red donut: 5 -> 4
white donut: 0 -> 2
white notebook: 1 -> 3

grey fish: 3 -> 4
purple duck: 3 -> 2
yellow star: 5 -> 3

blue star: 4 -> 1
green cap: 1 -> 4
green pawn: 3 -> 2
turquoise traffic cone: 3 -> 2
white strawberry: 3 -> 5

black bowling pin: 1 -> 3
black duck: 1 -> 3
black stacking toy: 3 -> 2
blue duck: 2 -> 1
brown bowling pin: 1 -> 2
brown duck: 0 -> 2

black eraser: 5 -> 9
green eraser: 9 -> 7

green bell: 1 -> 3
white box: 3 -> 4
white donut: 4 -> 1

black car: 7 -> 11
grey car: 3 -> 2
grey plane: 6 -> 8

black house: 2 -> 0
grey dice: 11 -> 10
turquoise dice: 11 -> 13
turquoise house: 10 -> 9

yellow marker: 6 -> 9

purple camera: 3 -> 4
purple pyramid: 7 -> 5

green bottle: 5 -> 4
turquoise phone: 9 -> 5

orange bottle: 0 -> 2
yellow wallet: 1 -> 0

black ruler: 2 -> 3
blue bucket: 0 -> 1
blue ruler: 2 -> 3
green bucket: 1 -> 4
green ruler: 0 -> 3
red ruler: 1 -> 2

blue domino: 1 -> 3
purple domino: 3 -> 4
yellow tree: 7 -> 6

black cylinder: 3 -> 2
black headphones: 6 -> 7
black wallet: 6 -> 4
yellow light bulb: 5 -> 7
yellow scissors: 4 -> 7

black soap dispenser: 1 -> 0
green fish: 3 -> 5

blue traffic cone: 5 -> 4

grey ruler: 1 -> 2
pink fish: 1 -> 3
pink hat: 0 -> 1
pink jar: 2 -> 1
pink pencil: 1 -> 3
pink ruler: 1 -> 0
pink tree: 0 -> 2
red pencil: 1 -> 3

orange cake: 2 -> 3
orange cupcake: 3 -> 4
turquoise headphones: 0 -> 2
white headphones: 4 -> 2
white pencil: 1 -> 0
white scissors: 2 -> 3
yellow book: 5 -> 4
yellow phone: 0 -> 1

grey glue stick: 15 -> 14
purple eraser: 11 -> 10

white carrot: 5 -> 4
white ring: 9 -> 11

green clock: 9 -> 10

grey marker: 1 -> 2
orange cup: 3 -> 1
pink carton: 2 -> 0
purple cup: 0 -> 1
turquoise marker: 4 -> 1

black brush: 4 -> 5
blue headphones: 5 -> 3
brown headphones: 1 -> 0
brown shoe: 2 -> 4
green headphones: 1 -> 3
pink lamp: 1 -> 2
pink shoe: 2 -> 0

■ ■ ■

Could you set down every line above exactly as written?

▶ [EXERCISE SOLUTION]
red donut: 5 -> 4
white donut: 0 -> 2
white notebook: 1 -> 3

grey fish: 3 -> 4
purple duck: 3 -> 2
yellow star: 5 -> 3

blue star: 4 -> 1
green cap: 1 -> 4
green pawn: 3 -> 2
turquoise traffic cone: 3 -> 2
white strawberry: 3 -> 5

black bowling pin: 1 -> 3
black duck: 1 -> 3
black stacking toy: 3 -> 2
blue duck: 2 -> 1
brown bowling pin: 1 -> 2
brown duck: 0 -> 2

black eraser: 5 -> 9
green eraser: 9 -> 7

green bell: 1 -> 3
white box: 3 -> 4
white donut: 4 -> 1

black car: 7 -> 11
grey car: 3 -> 2
grey plane: 6 -> 8

black house: 2 -> 0
grey dice: 11 -> 10
turquoise dice: 11 -> 13
turquoise house: 10 -> 9

yellow marker: 6 -> 9

purple camera: 3 -> 4
purple pyramid: 7 -> 5

green bottle: 5 -> 4
turquoise phone: 9 -> 5

orange bottle: 0 -> 2
yellow wallet: 1 -> 0

black ruler: 2 -> 3
blue bucket: 0 -> 1
blue ruler: 2 -> 3
green bucket: 1 -> 4
green ruler: 0 -> 3
red ruler: 1 -> 2

blue domino: 1 -> 3
purple domino: 3 -> 4
yellow tree: 7 -> 6

black cylinder: 3 -> 2
black headphones: 6 -> 7
black wallet: 6 -> 4
yellow light bulb: 5 -> 7
yellow scissors: 4 -> 7

black soap dispenser: 1 -> 0
green fish: 3 -> 5

blue traffic cone: 5 -> 4

grey ruler: 1 -> 2
pink fish: 1 -> 3
pink hat: 0 -> 1
pink jar: 2 -> 1
pink pencil: 1 -> 3
pink ruler: 1 -> 0
pink tree: 0 -> 2
red pencil: 1 -> 3

orange cake: 2 -> 3
orange cupcake: 3 -> 4
turquoise headphones: 0 -> 2
white headphones: 4 -> 2
white pencil: 1 -> 0
white scissors: 2 -> 3
yellow book: 5 -> 4
yellow phone: 0 -> 1

grey glue stick: 15 -> 14
purple eraser: 11 -> 10

white carrot: 5 -> 4
white ring: 9 -> 11

green clock: 9 -> 10

grey marker: 1 -> 2
orange cup: 3 -> 1
pink carton: 2 -> 0
purple cup: 0 -> 1
turquoise marker: 4 -> 1

black brush: 4 -> 5
blue headphones: 5 -> 3
brown headphones: 1 -> 0
brown shoe: 2 -> 4
green headphones: 1 -> 3
pink lamp: 1 -> 2
pink shoe: 2 -> 0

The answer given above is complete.